### [Goal of the exercise]
In the material below, find the line that contains "KEYS2 pin K1: D13 -> RX" and the line that contains "GPS pin TX: D10 -> D11", then write out exactly those two lines and everything between them.

= = =

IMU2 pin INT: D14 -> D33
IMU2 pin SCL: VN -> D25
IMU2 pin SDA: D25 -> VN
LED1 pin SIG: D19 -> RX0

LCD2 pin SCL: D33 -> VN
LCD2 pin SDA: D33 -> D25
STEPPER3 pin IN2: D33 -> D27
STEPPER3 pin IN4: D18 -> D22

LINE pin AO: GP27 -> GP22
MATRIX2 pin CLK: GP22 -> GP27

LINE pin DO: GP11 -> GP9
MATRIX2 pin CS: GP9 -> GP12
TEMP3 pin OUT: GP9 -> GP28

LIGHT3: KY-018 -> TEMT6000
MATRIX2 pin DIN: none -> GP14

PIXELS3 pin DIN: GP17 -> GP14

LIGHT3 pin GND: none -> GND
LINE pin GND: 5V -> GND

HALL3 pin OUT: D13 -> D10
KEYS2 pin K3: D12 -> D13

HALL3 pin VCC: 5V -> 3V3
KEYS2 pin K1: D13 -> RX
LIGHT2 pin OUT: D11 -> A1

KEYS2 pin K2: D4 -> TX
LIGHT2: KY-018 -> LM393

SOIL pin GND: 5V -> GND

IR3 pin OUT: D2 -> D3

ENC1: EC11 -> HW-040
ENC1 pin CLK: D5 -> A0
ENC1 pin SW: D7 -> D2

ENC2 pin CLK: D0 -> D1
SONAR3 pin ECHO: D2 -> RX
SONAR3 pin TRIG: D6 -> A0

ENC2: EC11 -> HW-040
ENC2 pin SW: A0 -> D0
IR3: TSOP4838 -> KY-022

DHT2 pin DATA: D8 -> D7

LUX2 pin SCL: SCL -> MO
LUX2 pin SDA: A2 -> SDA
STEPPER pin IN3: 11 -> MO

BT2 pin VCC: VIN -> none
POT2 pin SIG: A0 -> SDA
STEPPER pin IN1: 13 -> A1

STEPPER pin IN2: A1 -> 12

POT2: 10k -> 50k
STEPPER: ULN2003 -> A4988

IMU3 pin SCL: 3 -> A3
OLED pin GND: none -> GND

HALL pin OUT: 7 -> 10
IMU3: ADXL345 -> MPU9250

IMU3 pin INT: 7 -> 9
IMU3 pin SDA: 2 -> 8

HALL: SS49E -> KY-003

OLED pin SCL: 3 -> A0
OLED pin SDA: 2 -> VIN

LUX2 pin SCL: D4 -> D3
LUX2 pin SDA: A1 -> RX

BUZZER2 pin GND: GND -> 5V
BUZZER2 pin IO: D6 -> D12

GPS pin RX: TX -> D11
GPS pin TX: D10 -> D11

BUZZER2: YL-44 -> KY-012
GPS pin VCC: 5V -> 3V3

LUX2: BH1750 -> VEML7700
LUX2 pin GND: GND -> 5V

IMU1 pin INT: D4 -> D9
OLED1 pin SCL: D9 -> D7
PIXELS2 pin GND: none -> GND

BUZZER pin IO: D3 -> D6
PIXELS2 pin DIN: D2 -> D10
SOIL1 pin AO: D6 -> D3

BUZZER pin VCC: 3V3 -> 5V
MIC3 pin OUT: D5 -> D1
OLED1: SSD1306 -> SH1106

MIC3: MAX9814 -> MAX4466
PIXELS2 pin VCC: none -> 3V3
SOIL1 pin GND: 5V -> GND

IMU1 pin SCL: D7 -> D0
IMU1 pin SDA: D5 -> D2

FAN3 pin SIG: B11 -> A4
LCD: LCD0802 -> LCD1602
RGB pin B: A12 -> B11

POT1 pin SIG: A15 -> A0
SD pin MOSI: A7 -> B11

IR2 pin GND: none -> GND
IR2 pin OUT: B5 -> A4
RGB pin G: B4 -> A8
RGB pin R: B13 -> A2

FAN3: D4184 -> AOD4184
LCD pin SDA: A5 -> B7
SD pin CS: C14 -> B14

= = =

### [Solution to this exercise]
KEYS2 pin K1: D13 -> RX
LIGHT2 pin OUT: D11 -> A1

KEYS2 pin K2: D4 -> TX
LIGHT2: KY-018 -> LM393

SOIL pin GND: 5V -> GND

IR3 pin OUT: D2 -> D3

ENC1: EC11 -> HW-040
ENC1 pin CLK: D5 -> A0
ENC1 pin SW: D7 -> D2

ENC2 pin CLK: D0 -> D1
SONAR3 pin ECHO: D2 -> RX
SONAR3 pin TRIG: D6 -> A0

ENC2: EC11 -> HW-040
ENC2 pin SW: A0 -> D0
IR3: TSOP4838 -> KY-022

DHT2 pin DATA: D8 -> D7

LUX2 pin SCL: SCL -> MO
LUX2 pin SDA: A2 -> SDA
STEPPER pin IN3: 11 -> MO

BT2 pin VCC: VIN -> none
POT2 pin SIG: A0 -> SDA
STEPPER pin IN1: 13 -> A1

STEPPER pin IN2: A1 -> 12

POT2: 10k -> 50k
STEPPER: ULN2003 -> A4988

IMU3 pin SCL: 3 -> A3
OLED pin GND: none -> GND

HALL pin OUT: 7 -> 10
IMU3: ADXL345 -> MPU9250

IMU3 pin INT: 7 -> 9
IMU3 pin SDA: 2 -> 8

HALL: SS49E -> KY-003

OLED pin SCL: 3 -> A0
OLED pin SDA: 2 -> VIN

LUX2 pin SCL: D4 -> D3
LUX2 pin SDA: A1 -> RX

BUZZER2 pin GND: GND -> 5V
BUZZER2 pin IO: D6 -> D12

GPS pin RX: TX -> D11
GPS pin TX: D10 -> D11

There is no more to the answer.